__Task objective__
Please state how many lines in the records below contain the word "toothbrush"; the number alone is the answer.

◇ ◇ ◇ ◇ ◇ ◇ ◇

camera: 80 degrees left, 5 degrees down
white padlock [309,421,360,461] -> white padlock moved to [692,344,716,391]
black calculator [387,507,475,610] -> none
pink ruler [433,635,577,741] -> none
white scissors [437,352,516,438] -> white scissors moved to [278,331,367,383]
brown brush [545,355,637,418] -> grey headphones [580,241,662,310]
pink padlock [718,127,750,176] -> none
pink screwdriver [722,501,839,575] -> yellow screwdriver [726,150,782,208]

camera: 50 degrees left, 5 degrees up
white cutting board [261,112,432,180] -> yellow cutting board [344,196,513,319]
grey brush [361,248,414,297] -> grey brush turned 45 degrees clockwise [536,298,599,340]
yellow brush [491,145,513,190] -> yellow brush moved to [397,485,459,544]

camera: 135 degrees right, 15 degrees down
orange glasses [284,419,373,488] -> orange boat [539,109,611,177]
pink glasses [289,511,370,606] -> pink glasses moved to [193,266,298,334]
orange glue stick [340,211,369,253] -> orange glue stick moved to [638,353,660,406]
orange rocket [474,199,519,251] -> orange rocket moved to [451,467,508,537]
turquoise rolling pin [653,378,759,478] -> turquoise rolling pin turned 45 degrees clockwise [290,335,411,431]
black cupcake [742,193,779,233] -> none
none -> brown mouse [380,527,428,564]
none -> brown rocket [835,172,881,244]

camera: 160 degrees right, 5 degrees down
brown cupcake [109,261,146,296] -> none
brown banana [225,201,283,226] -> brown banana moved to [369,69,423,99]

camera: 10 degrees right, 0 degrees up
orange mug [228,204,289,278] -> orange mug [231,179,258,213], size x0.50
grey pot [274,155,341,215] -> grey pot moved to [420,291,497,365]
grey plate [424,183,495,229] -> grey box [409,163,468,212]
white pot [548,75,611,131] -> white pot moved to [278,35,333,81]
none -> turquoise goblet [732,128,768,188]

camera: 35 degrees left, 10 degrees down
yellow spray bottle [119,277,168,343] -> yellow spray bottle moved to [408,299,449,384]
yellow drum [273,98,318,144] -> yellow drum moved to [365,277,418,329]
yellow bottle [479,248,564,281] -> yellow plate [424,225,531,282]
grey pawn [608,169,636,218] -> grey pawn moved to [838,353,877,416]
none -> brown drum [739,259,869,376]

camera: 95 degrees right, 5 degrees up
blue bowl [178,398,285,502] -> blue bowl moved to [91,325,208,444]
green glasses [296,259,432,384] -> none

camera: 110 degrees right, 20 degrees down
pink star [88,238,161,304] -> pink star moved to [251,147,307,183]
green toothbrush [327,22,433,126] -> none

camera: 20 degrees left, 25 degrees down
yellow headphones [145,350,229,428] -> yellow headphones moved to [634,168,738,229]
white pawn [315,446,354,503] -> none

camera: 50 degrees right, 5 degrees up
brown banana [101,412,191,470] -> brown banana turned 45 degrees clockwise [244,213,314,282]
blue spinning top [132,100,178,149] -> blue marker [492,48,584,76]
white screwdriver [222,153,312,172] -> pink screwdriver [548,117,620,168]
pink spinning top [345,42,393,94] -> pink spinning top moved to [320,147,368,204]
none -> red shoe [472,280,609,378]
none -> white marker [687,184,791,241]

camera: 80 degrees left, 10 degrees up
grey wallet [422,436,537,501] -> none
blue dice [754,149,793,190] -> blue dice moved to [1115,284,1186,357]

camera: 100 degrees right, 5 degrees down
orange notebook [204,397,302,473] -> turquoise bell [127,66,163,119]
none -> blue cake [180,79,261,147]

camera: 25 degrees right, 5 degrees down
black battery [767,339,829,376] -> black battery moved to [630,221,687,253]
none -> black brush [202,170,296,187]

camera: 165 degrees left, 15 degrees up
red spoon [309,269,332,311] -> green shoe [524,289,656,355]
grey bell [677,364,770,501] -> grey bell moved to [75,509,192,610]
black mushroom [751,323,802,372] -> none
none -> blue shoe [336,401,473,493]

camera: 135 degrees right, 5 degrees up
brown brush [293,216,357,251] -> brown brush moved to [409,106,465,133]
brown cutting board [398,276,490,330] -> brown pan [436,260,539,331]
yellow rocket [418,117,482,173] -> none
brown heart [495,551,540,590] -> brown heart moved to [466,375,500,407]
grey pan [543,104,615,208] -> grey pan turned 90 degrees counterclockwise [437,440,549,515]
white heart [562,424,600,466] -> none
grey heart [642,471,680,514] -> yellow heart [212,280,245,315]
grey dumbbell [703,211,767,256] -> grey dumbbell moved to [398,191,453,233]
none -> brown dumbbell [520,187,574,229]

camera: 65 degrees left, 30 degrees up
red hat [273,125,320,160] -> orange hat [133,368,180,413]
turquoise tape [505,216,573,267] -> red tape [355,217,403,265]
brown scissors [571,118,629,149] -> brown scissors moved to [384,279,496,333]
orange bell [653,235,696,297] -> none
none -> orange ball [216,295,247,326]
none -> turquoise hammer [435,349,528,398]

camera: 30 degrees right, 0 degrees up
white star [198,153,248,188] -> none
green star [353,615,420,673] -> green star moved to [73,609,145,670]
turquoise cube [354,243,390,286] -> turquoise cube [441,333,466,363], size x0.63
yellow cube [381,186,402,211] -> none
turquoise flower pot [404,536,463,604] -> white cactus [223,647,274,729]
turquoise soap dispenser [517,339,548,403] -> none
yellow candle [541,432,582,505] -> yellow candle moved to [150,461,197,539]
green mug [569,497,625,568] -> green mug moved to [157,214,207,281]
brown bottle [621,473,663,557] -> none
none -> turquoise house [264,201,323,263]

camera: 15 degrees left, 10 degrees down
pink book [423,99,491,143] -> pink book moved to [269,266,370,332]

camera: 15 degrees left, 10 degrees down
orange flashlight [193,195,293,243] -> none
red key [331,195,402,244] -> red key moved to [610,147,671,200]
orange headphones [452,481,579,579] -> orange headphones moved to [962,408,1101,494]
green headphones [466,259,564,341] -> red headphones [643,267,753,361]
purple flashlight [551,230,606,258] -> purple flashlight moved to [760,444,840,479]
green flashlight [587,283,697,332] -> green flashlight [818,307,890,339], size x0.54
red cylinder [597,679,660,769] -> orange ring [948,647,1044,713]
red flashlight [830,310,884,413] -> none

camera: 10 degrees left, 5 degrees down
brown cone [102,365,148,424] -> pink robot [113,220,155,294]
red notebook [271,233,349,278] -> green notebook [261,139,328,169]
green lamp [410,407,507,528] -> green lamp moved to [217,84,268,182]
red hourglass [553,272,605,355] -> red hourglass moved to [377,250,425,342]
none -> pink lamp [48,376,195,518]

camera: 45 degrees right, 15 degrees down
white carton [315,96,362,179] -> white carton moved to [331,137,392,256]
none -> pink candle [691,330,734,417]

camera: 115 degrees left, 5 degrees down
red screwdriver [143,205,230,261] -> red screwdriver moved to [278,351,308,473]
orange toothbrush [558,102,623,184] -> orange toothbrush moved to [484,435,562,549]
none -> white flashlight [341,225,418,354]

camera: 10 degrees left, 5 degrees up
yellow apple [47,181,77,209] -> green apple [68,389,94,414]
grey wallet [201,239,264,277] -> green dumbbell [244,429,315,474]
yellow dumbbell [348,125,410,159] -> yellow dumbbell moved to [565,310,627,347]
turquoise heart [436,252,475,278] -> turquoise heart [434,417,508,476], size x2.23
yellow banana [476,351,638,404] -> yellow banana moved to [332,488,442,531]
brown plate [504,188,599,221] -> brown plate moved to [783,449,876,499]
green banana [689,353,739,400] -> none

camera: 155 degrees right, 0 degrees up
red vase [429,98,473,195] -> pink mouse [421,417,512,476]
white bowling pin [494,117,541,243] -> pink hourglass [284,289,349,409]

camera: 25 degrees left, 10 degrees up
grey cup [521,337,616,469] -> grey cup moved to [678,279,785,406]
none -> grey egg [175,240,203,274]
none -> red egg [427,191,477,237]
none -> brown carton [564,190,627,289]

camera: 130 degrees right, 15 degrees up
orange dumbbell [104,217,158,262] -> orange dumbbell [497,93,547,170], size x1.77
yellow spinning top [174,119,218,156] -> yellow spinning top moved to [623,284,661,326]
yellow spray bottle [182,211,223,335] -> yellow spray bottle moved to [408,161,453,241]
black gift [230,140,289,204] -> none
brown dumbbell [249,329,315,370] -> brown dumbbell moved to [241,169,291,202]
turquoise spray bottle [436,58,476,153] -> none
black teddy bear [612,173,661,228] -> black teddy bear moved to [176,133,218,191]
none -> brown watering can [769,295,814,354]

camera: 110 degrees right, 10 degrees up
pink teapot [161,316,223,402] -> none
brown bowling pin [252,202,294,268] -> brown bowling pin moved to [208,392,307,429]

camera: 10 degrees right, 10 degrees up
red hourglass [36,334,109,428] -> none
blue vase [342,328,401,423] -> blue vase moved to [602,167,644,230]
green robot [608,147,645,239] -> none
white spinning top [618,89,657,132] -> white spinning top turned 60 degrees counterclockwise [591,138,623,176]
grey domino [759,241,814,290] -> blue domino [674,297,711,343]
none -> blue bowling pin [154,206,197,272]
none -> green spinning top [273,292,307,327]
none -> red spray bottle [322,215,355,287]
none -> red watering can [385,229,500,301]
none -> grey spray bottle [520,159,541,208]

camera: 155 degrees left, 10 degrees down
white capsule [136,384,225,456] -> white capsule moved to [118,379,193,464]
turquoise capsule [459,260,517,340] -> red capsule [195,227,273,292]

◇ ◇ ◇ ◇ ◇ ◇ ◇

__Solution to the problem__
2